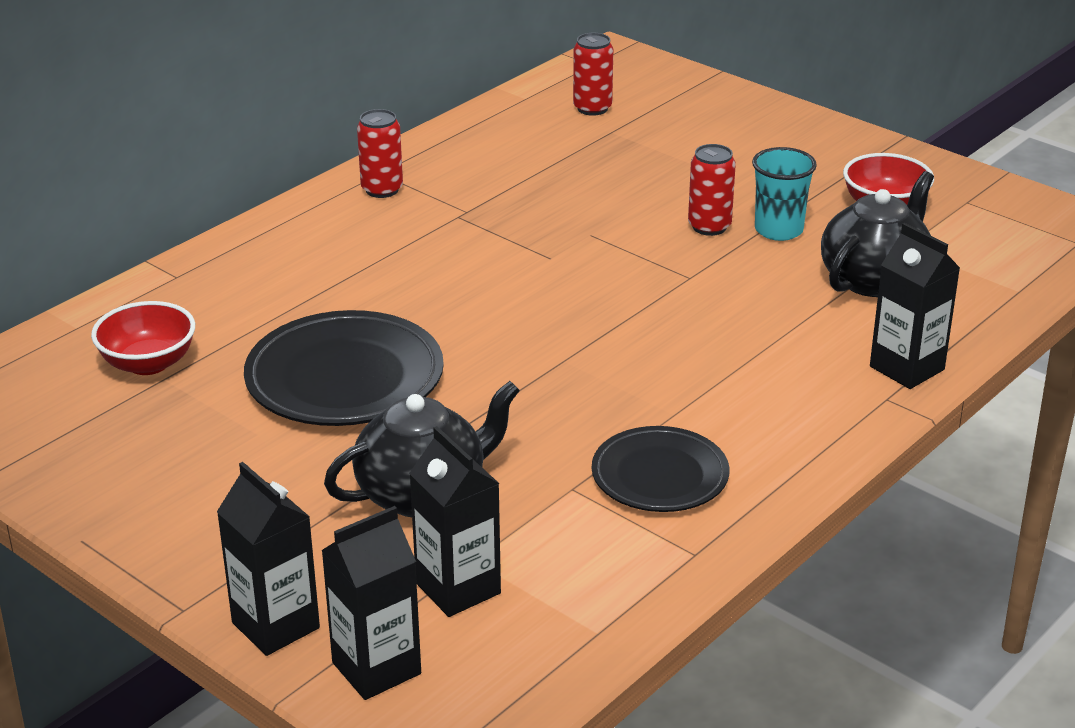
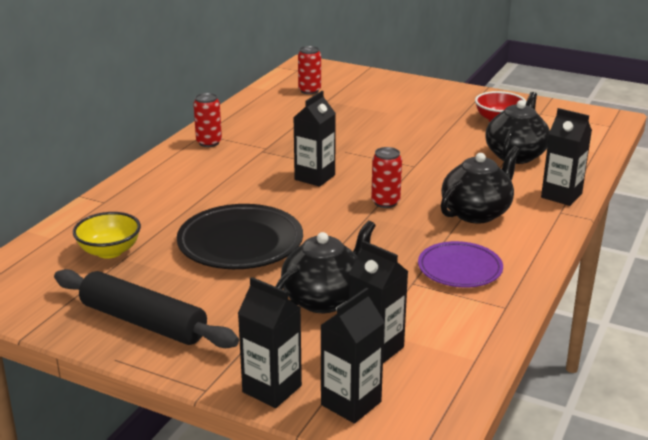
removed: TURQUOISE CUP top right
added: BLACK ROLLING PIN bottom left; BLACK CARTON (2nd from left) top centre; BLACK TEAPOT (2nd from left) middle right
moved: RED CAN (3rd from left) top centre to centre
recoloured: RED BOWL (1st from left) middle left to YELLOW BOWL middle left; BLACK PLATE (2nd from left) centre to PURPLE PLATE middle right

◆ ◆ ◆ ◆

What needs to be done:
Reproduce the lines word for word, starting at the one holding "moved: RED CAN" and ending at the final line of the material above.

Task output:
moved: RED CAN (3rd from left) top centre to centre
recoloured: RED BOWL (1st from left) middle left to YELLOW BOWL middle left; BLACK PLATE (2nd from left) centre to PURPLE PLATE middle right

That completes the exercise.